:: WHAT TO PRODUCE ::
Once you reach the line with "TOF1 pin GND: GND -> 5V", copy it and every line after it exactly, up to the end of the data. Omit the pictures.

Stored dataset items
————

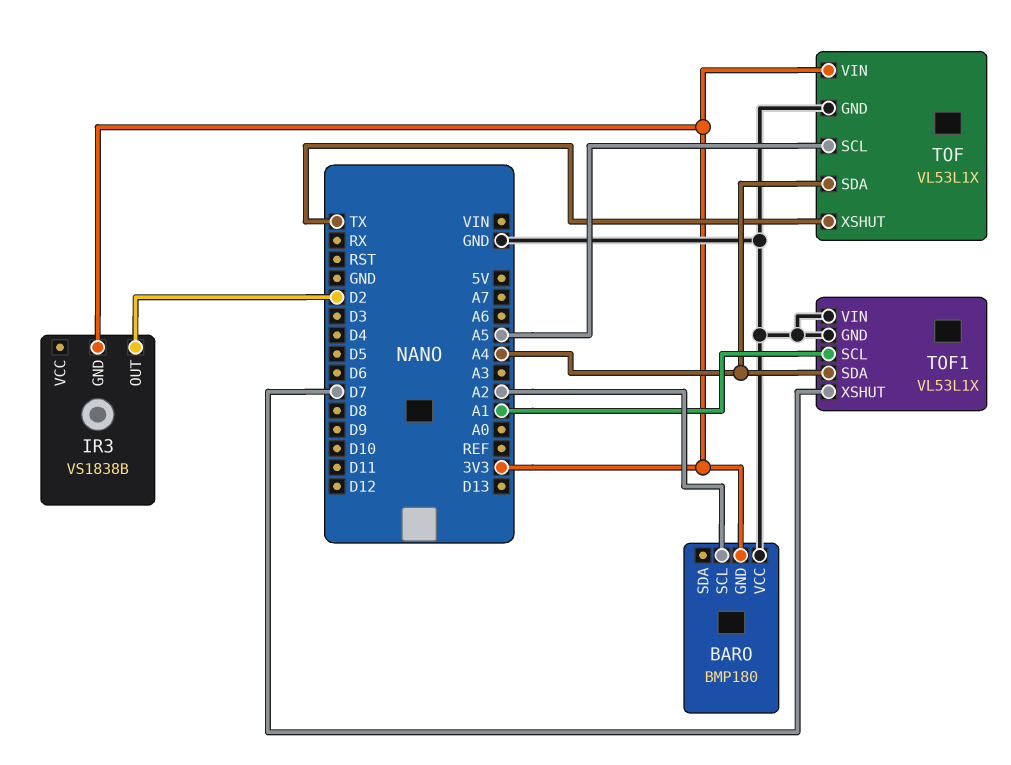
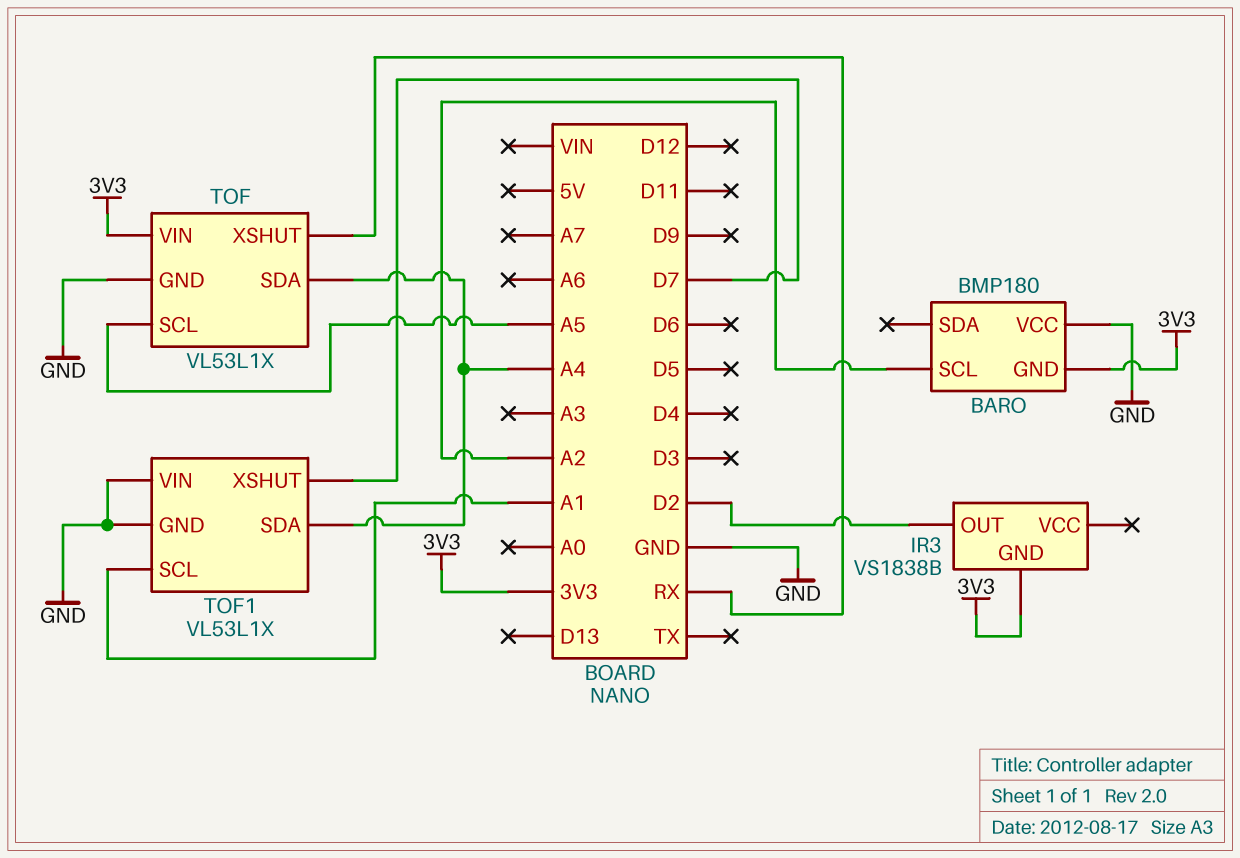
TOF pin XSHUT: TX -> RX

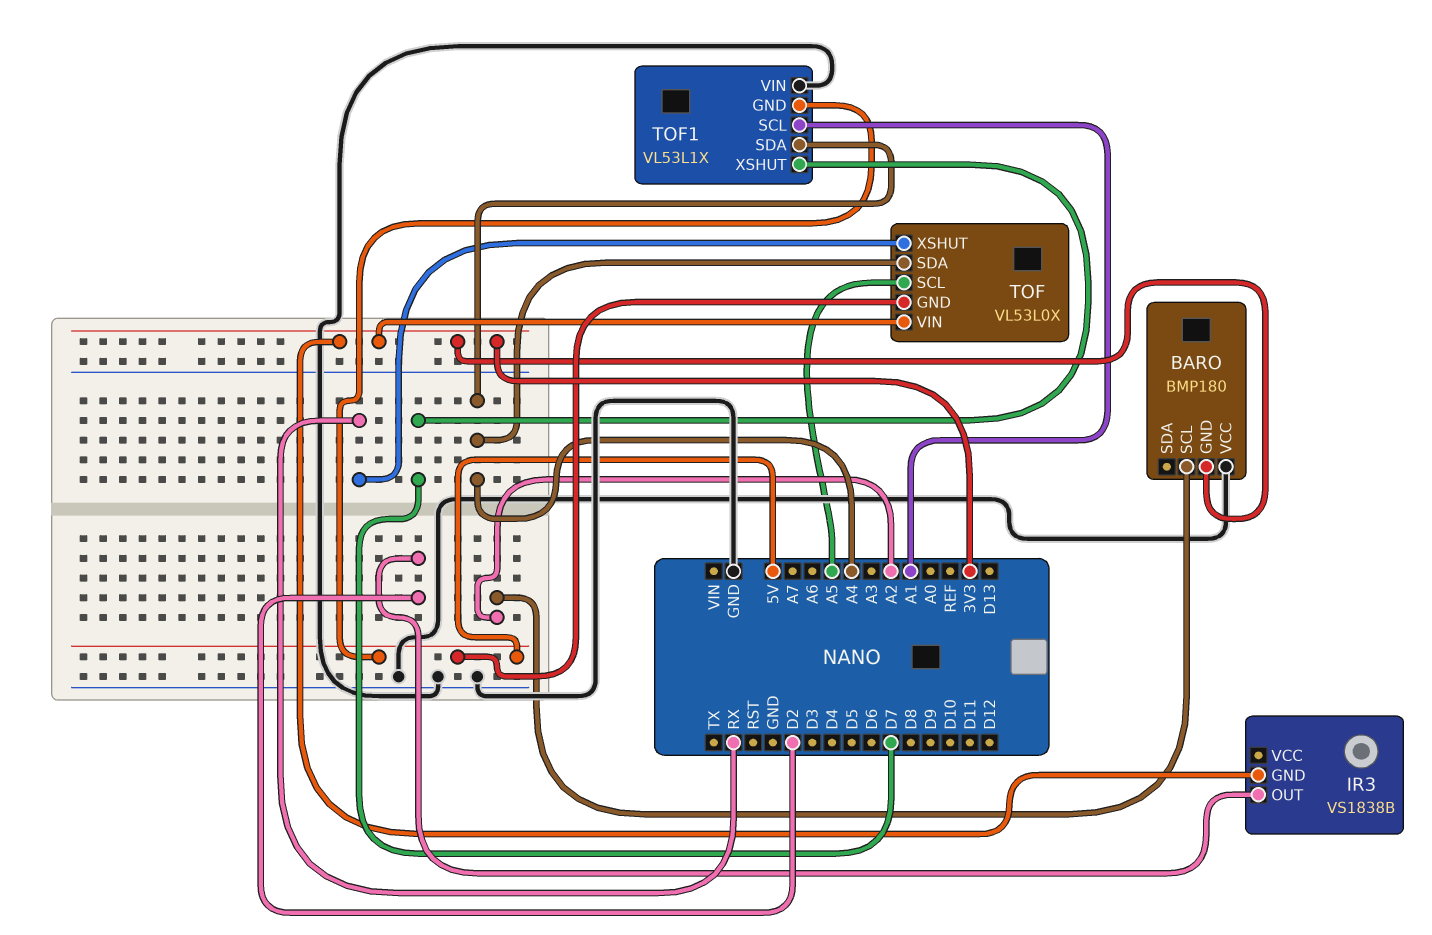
TOF: VL53L1X -> VL53L0X
TOF pin GND: GND -> 5V
TOF1 pin GND: GND -> 5V

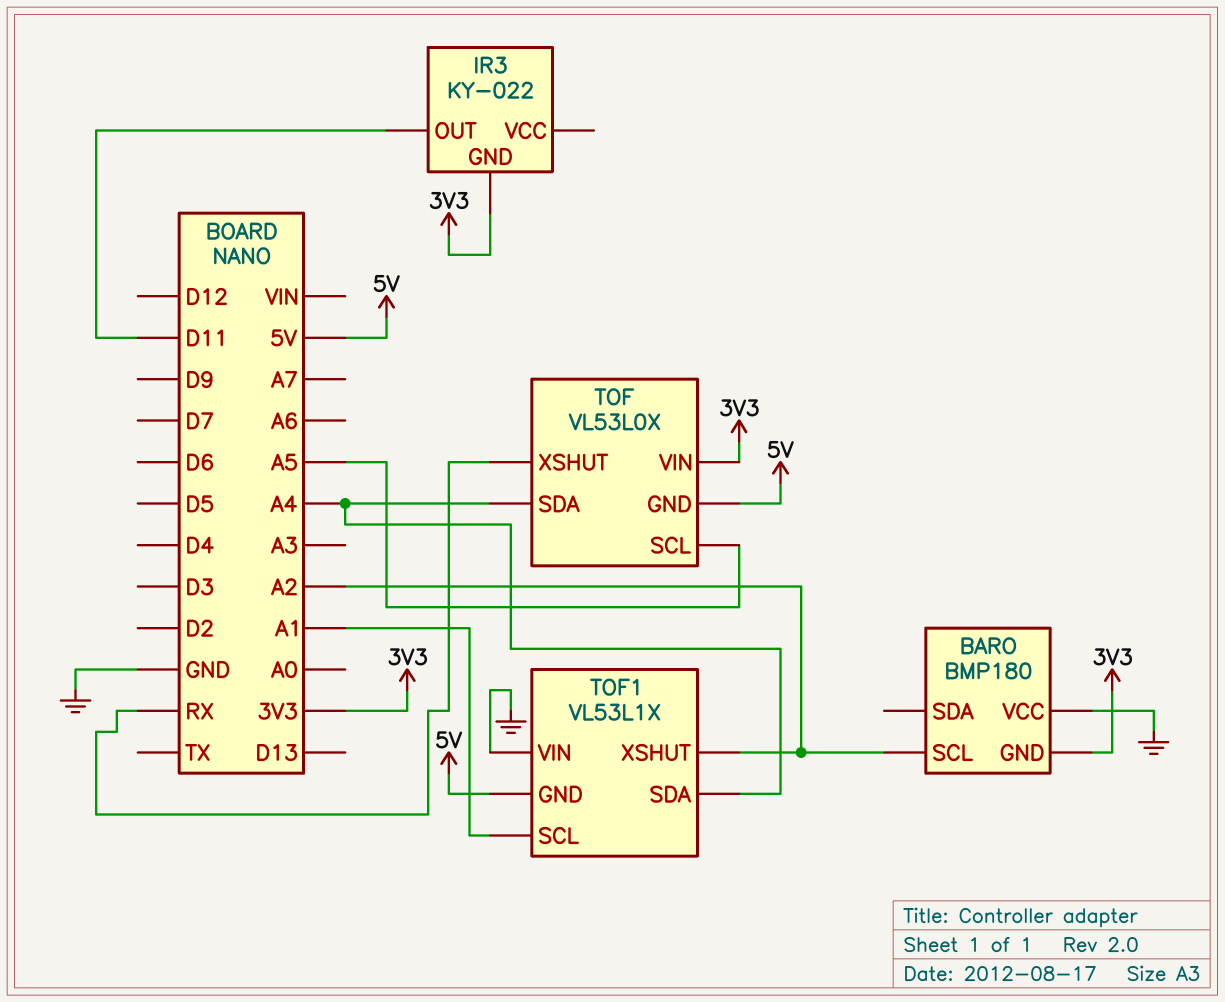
IR3: VS1838B -> KY-022
IR3 pin OUT: D2 -> D11
TOF1 pin XSHUT: D7 -> A2

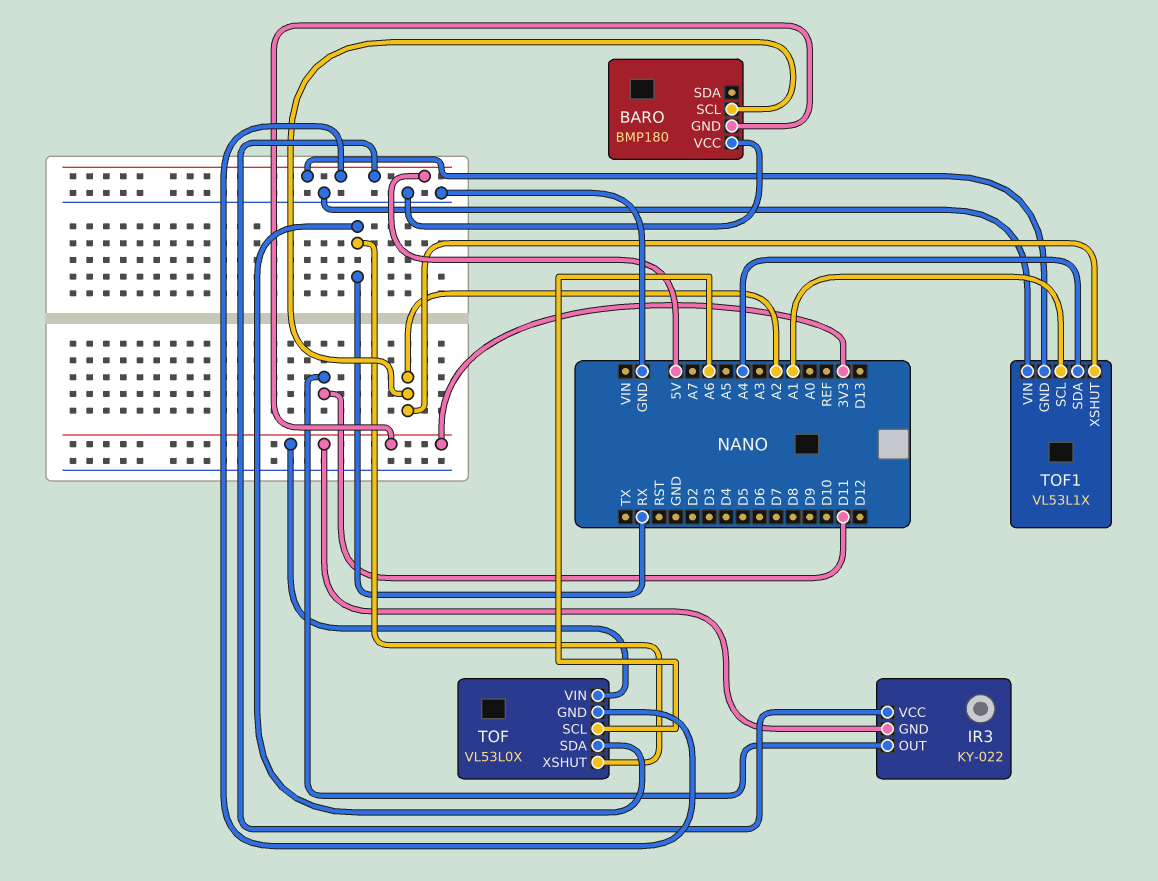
IR3 pin VCC: none -> 5V
TOF pin SCL: A5 -> A6
TOF pin SDA: A4 -> RX

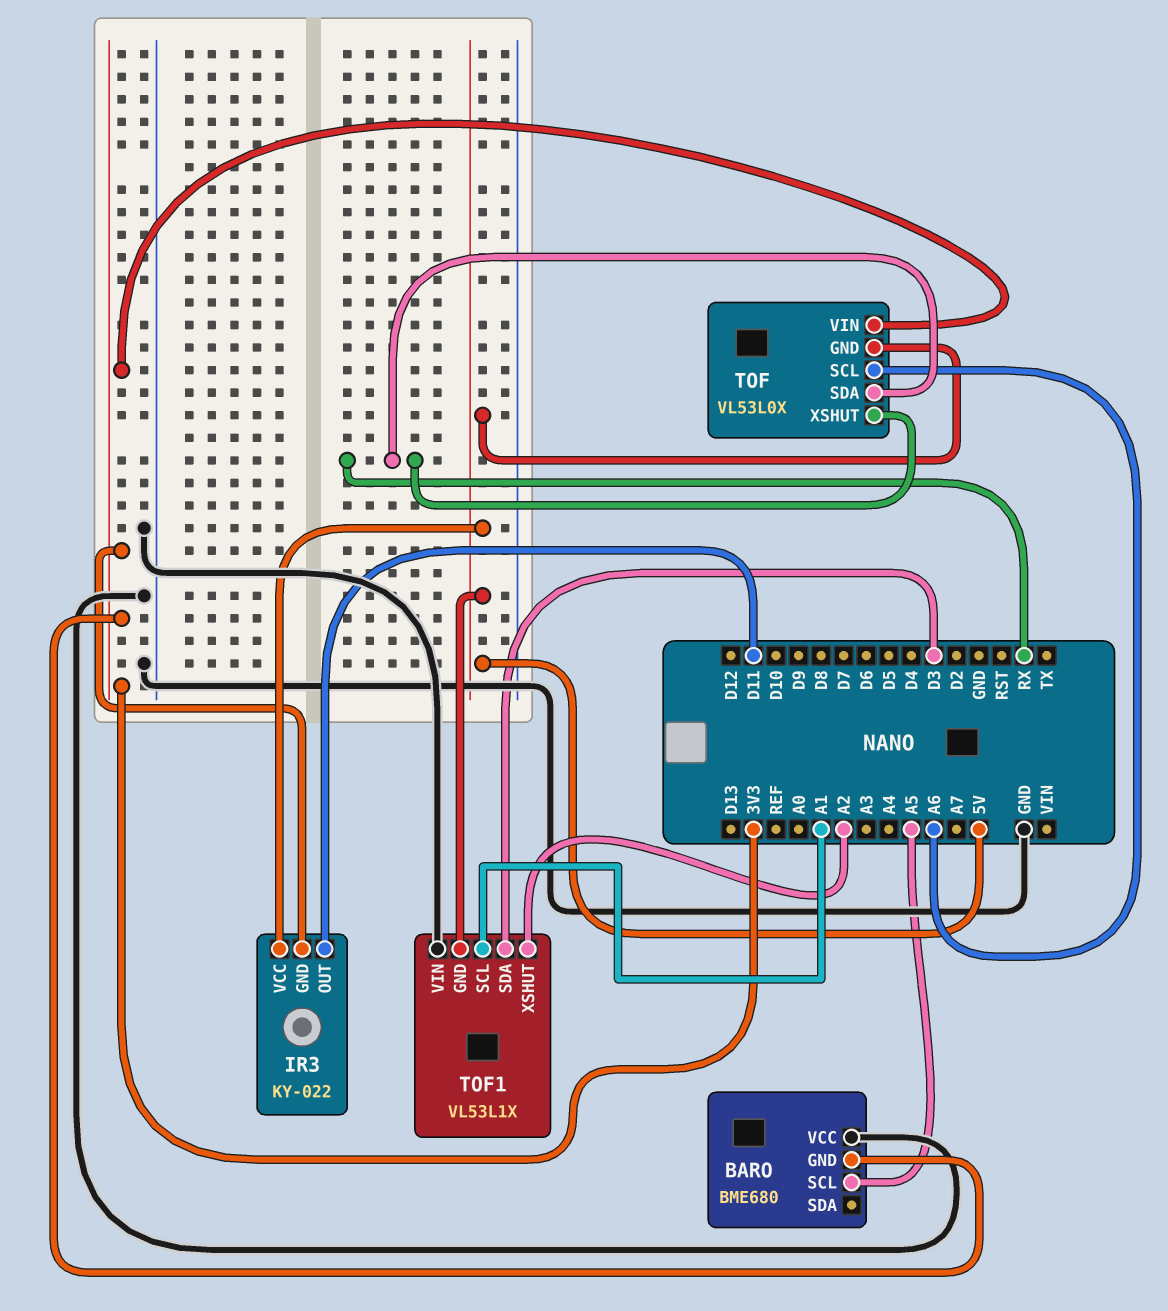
BARO: BMP180 -> BME680
BARO pin SCL: A2 -> A5
TOF1 pin SDA: A4 -> D3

————

:: ANSWER SECTION ::
TOF1 pin GND: GND -> 5V

IR3: VS1838B -> KY-022
IR3 pin OUT: D2 -> D11
TOF1 pin XSHUT: D7 -> A2

IR3 pin VCC: none -> 5V
TOF pin SCL: A5 -> A6
TOF pin SDA: A4 -> RX

BARO: BMP180 -> BME680
BARO pin SCL: A2 -> A5
TOF1 pin SDA: A4 -> D3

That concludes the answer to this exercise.